[Items listed in a dataset]
..............................

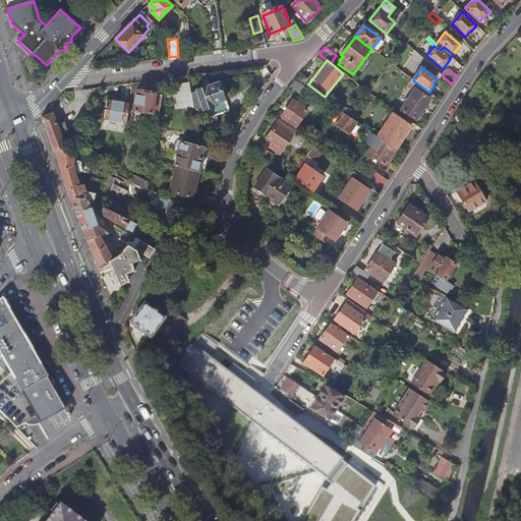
[(307,80),(301,74),(295,80),(303,87),(307,80)]
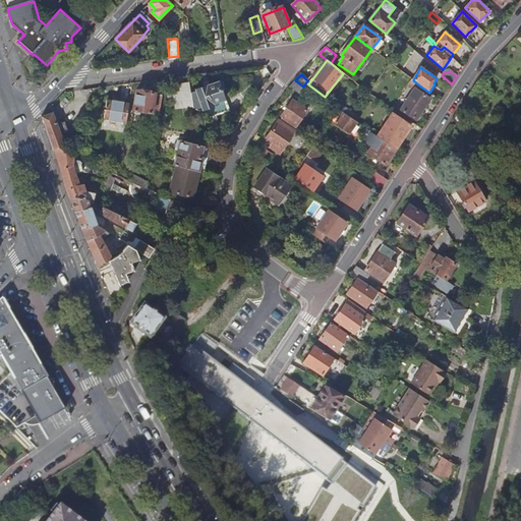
[(301,95),(307,89),(303,87),(295,80),(290,88),(301,95)]
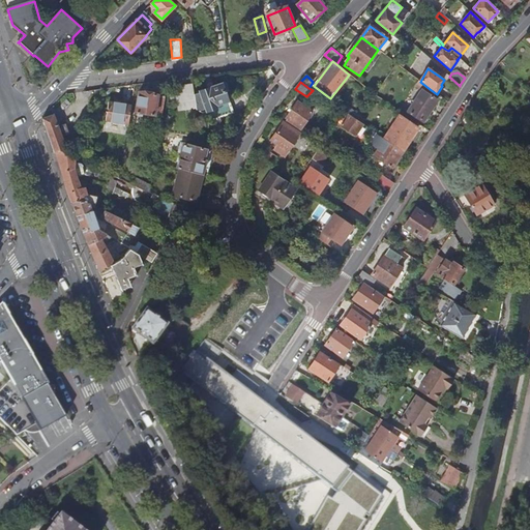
[(427,94),(430,89),(420,82),(416,87),(423,92),(409,112),(422,121),(437,102),(427,94)]
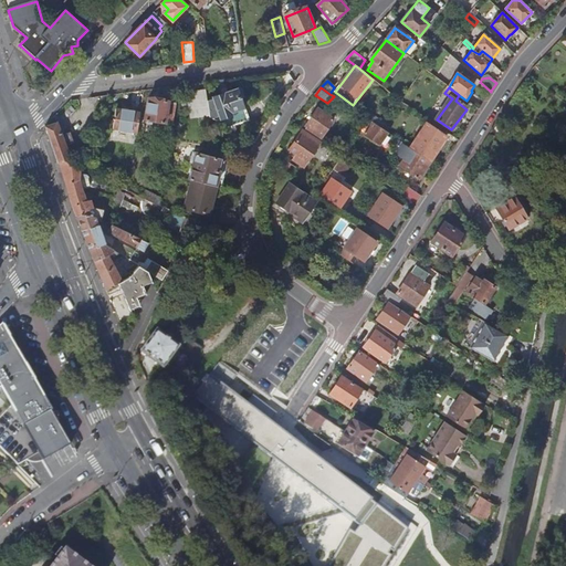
[(191,109),(210,107),(209,101),(207,90),(188,92),(191,109)]
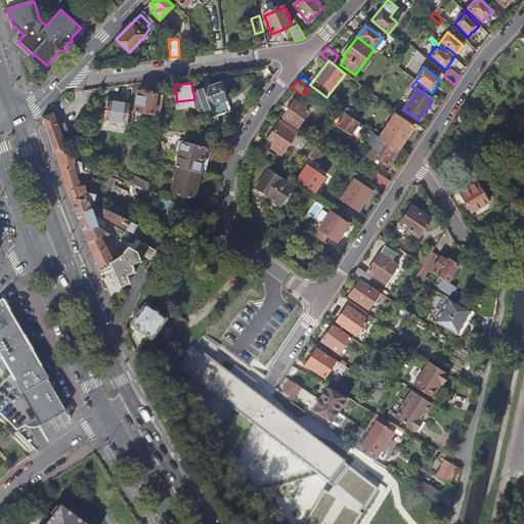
[(199,91),(193,93),(194,99),(197,108),(218,122),(219,121),(218,117),(231,112),(221,83),(199,91)]
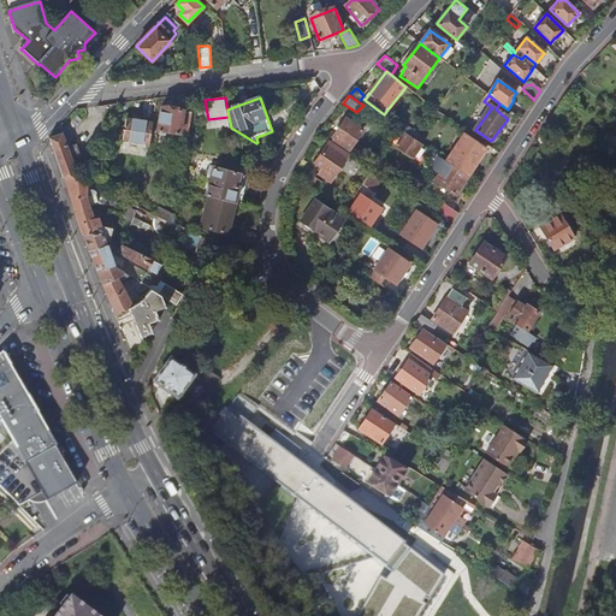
[(427,98),(425,101),(437,111),(439,107),(439,106),(427,98)]
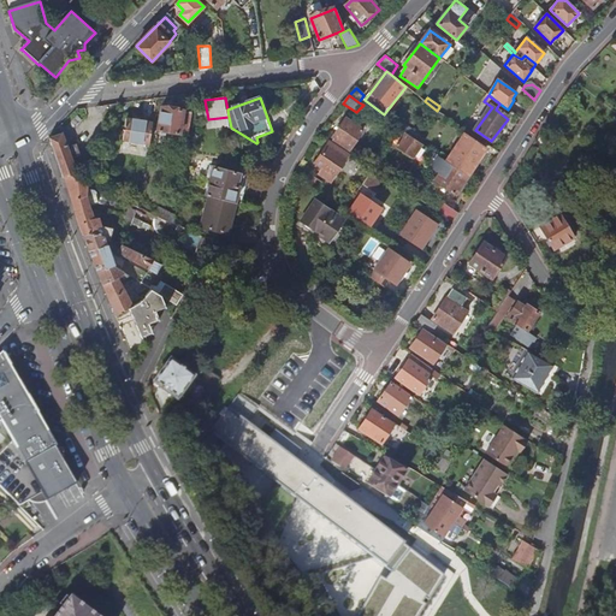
[(158,130),(188,135),(191,111),(161,107),(158,130)]
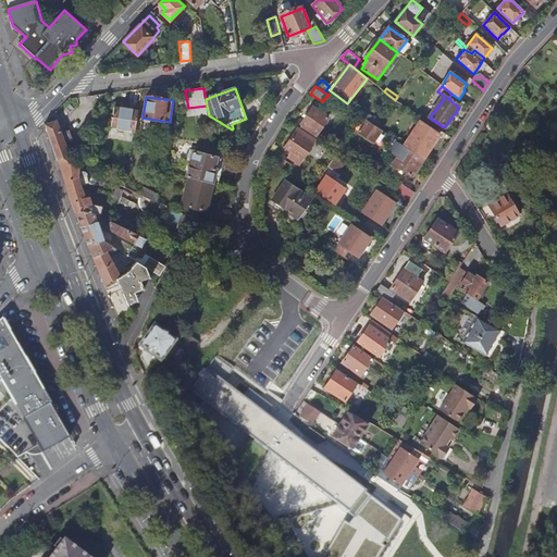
[(111,128),(136,132),(139,111),(114,108),(111,128)]
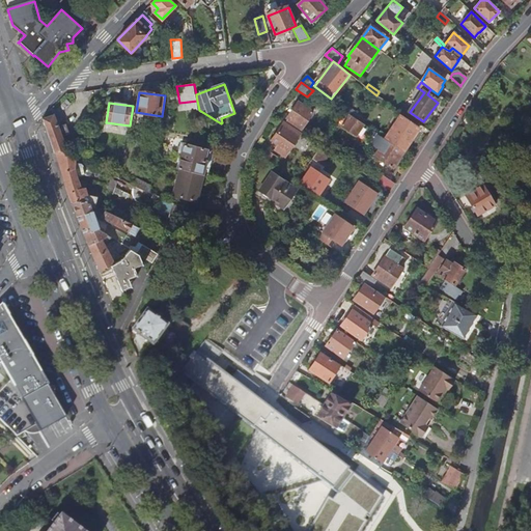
[(289,119),(286,123),(300,132),(313,113),(299,103),(287,118),(289,119)]
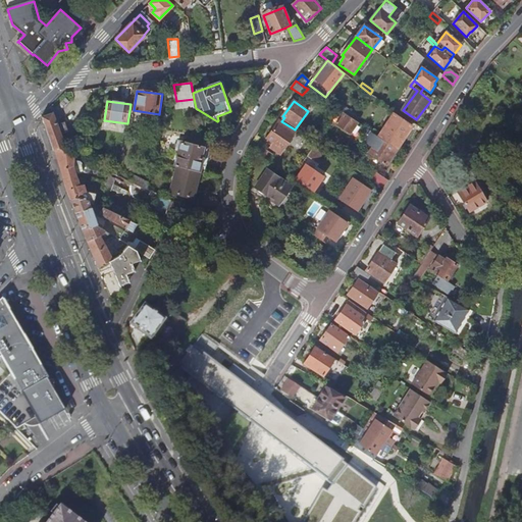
[(358,123),(359,123),(353,118),(352,118),(340,110),(335,117),(341,120),(337,124),(351,135),(358,123)]
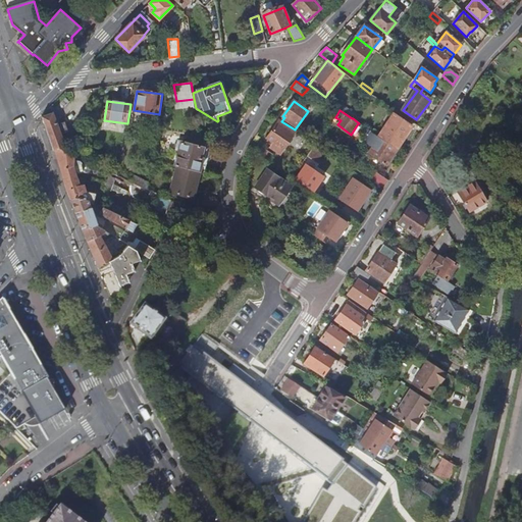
[(52,112),(43,115),(42,116),(54,150),(55,149),(58,148),(69,153),(67,147),(65,147),(60,134),(67,132),(64,121),(57,124),(52,112)]
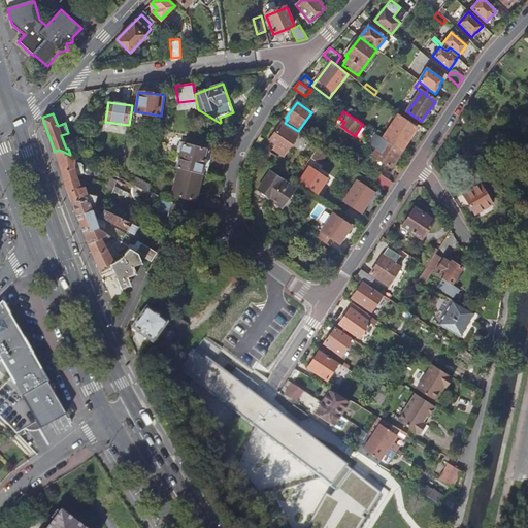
[(399,116),(384,139),(402,152),(417,128),(399,116)]
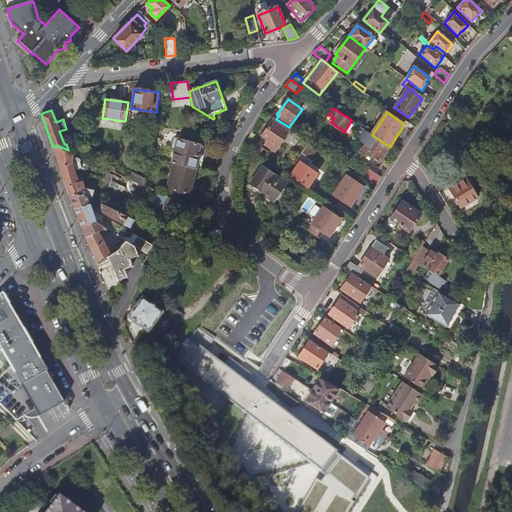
[(266,145),(275,151),(288,132),(272,122),(262,136),(269,140),(266,145)]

..............................

## [TASK]
Nothing but the pictures may be dropped; output the records above exactly.

## [EXERCISE OUTPUT]
[(307,80),(301,74),(295,80),(303,87),(307,80)]
[(301,95),(307,89),(303,87),(295,80),(290,88),(301,95)]
[(427,94),(430,89),(420,82),(416,87),(423,92),(409,112),(422,121),(437,102),(427,94)]
[(191,109),(210,107),(209,101),(207,90),(188,92),(191,109)]
[(199,91),(193,93),(194,99),(197,108),(218,122),(219,121),(218,117),(231,112),(221,83),(199,91)]
[(427,98),(425,101),(437,111),(439,107),(439,106),(427,98)]
[(158,130),(188,135),(191,111),(161,107),(158,130)]
[(111,128),(136,132),(139,111),(114,108),(111,128)]
[(289,119),(286,123),(300,132),(313,113),(299,103),(287,118),(289,119)]
[(358,123),(359,123),(353,118),(352,118),(340,110),(335,117),(341,120),(337,124),(351,135),(358,123)]
[(52,112),(43,115),(42,116),(54,150),(55,149),(58,148),(69,153),(67,147),(65,147),(60,134),(67,132),(64,121),(57,124),(52,112)]
[(399,116),(384,139),(402,152),(417,128),(399,116)]
[(266,145),(275,151),(288,132),(272,122),(262,136),(269,140),(266,145)]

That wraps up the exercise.